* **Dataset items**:
--
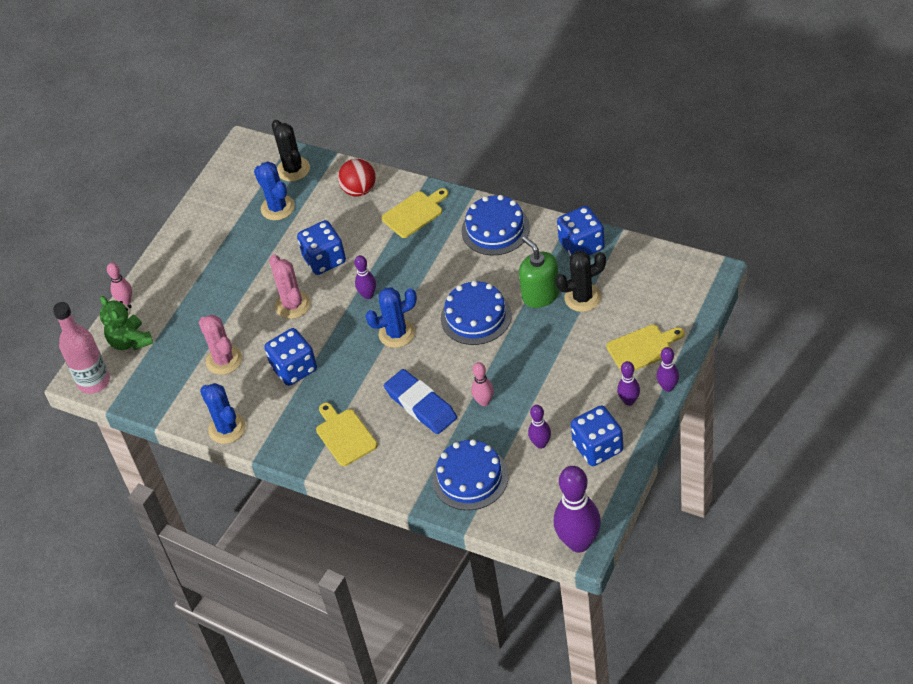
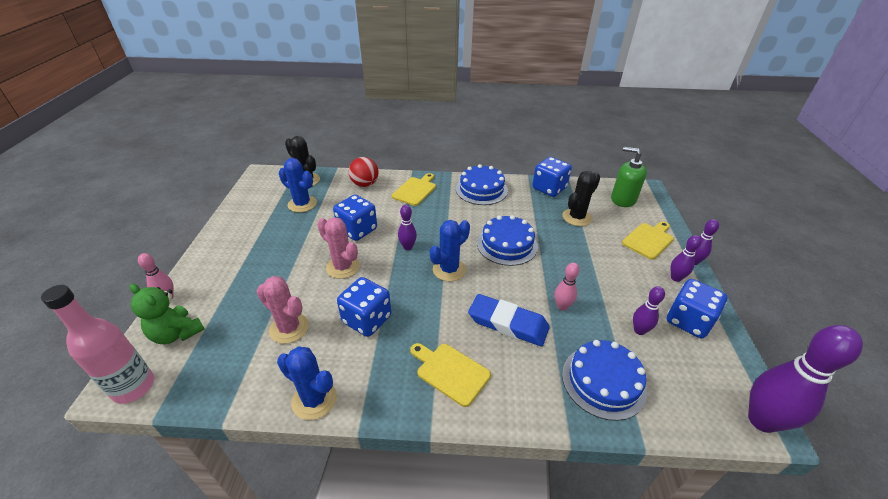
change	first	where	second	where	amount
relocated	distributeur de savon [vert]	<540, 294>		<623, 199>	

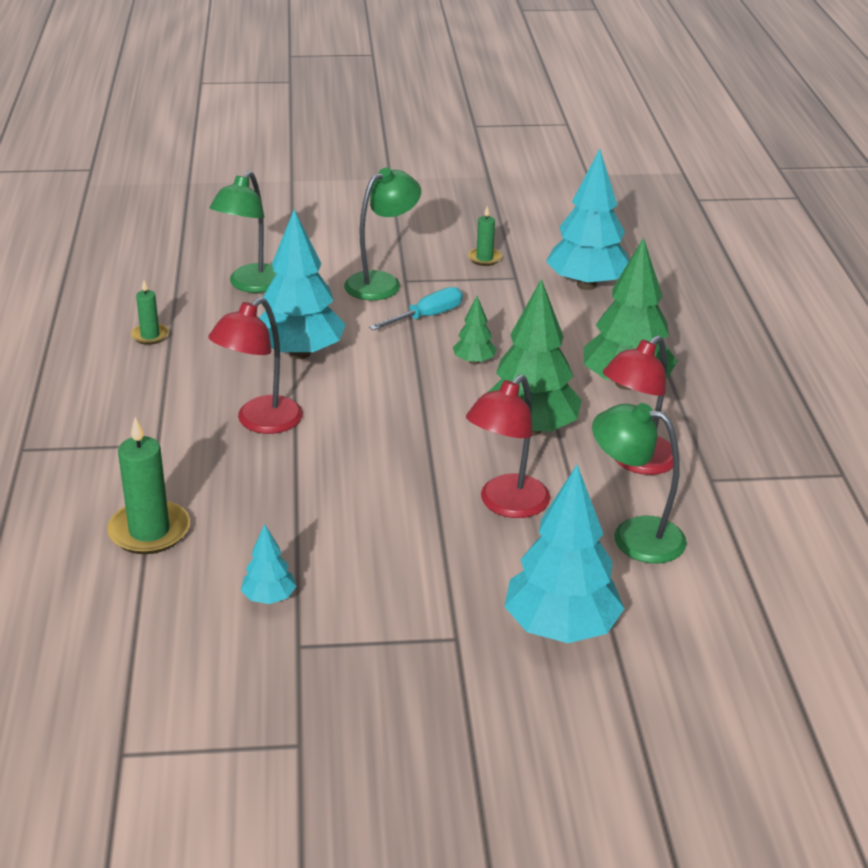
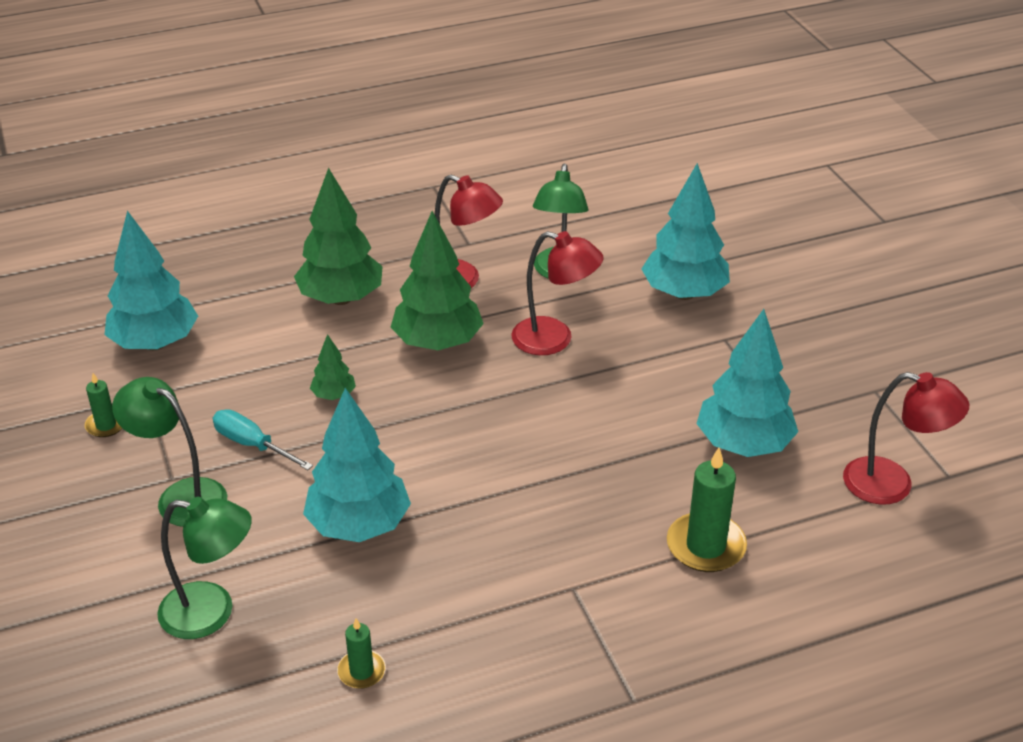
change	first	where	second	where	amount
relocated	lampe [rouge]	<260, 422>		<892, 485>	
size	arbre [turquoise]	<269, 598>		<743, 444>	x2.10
--
* **Your task**: Return every record exactly, without the pictures.

* **Expected answer**:
change	first	where	second	where	amount
relocated	distributeur de savon [vert]	<540, 294>		<623, 199>	

change	first	where	second	where	amount
relocated	lampe [rouge]	<260, 422>		<892, 485>	
size	arbre [turquoise]	<269, 598>		<743, 444>	x2.10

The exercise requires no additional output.